* [Exercise requirements] Repeat every entry word for word, but leave the images out of your copy.

* [Entries shown]
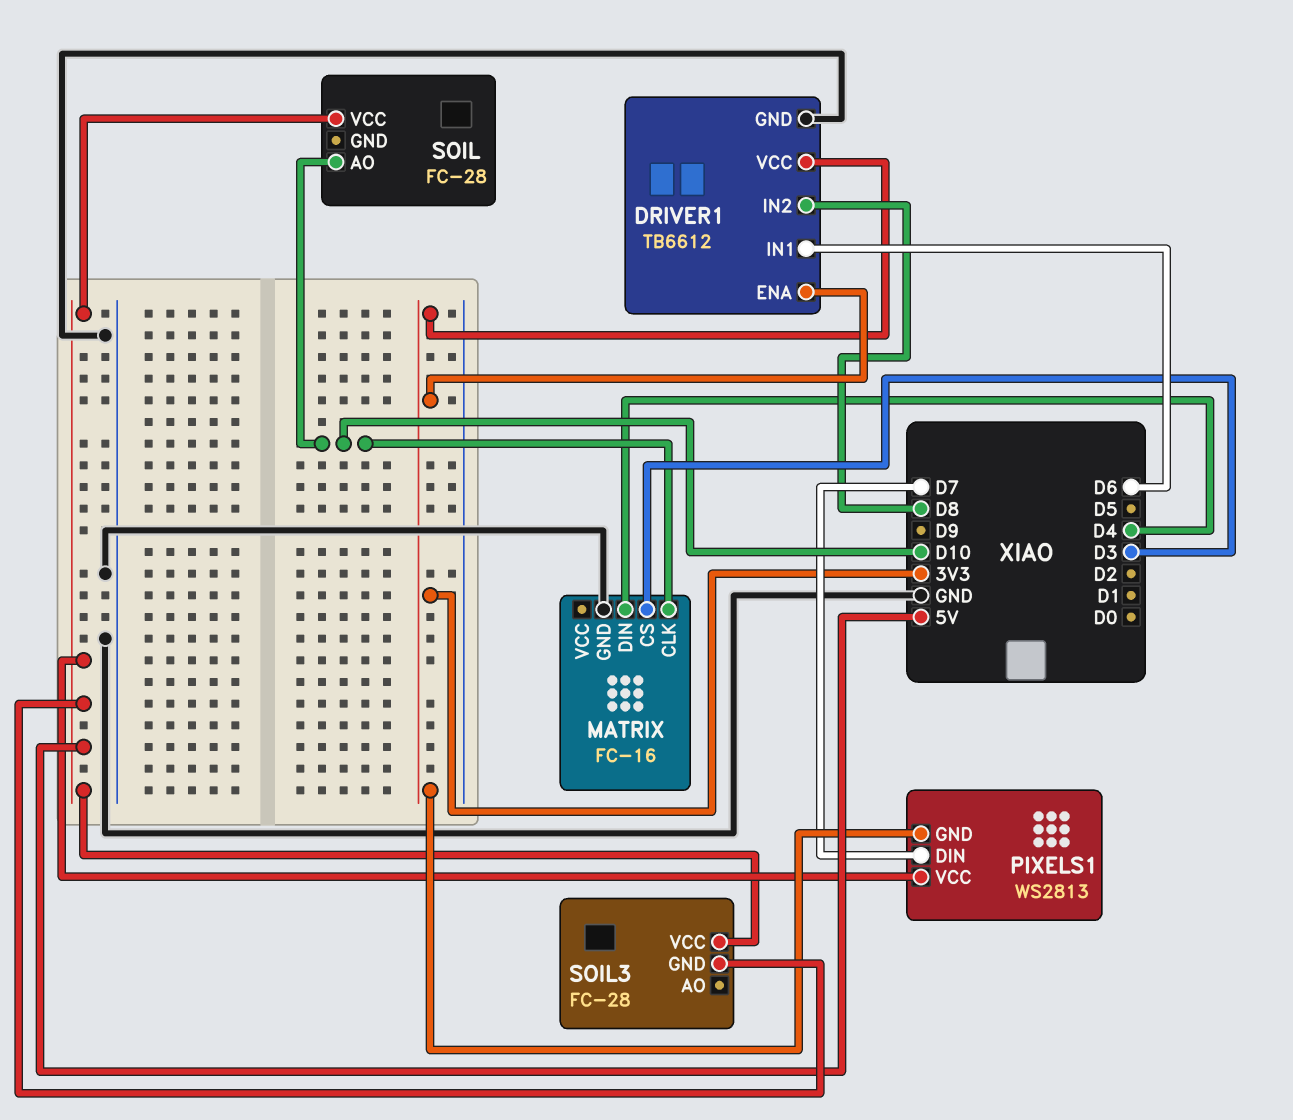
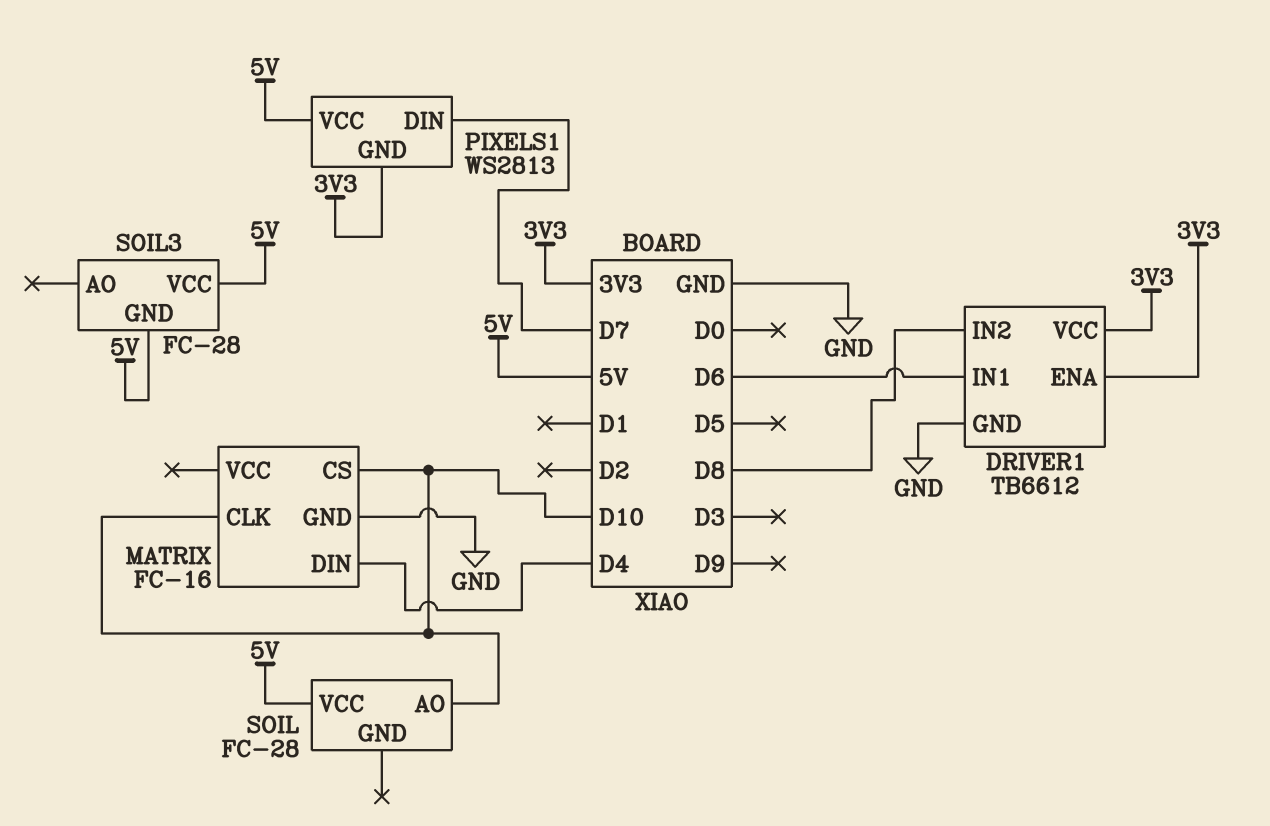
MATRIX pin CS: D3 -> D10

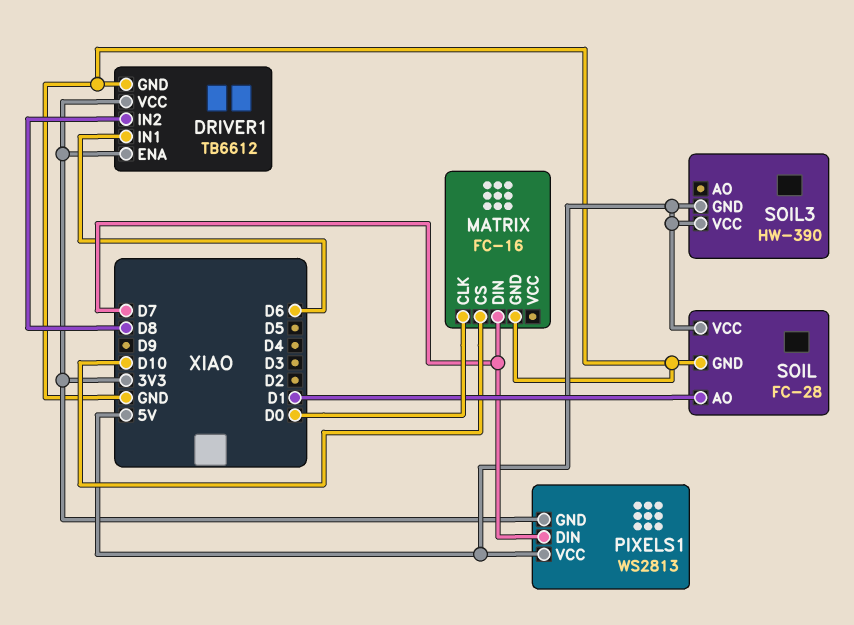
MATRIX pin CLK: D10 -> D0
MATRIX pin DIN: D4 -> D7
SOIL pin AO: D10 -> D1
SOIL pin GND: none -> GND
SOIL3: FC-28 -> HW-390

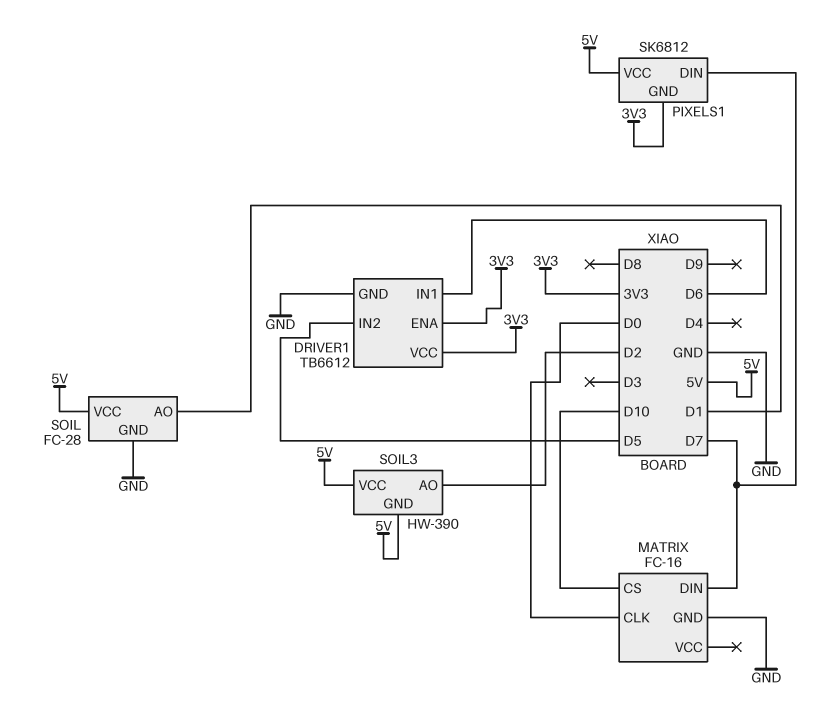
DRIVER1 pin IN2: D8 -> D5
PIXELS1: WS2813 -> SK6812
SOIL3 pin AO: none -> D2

* [Solution to this problem]
MATRIX pin CS: D3 -> D10

MATRIX pin CLK: D10 -> D0
MATRIX pin DIN: D4 -> D7
SOIL pin AO: D10 -> D1
SOIL pin GND: none -> GND
SOIL3: FC-28 -> HW-390

DRIVER1 pin IN2: D8 -> D5
PIXELS1: WS2813 -> SK6812
SOIL3 pin AO: none -> D2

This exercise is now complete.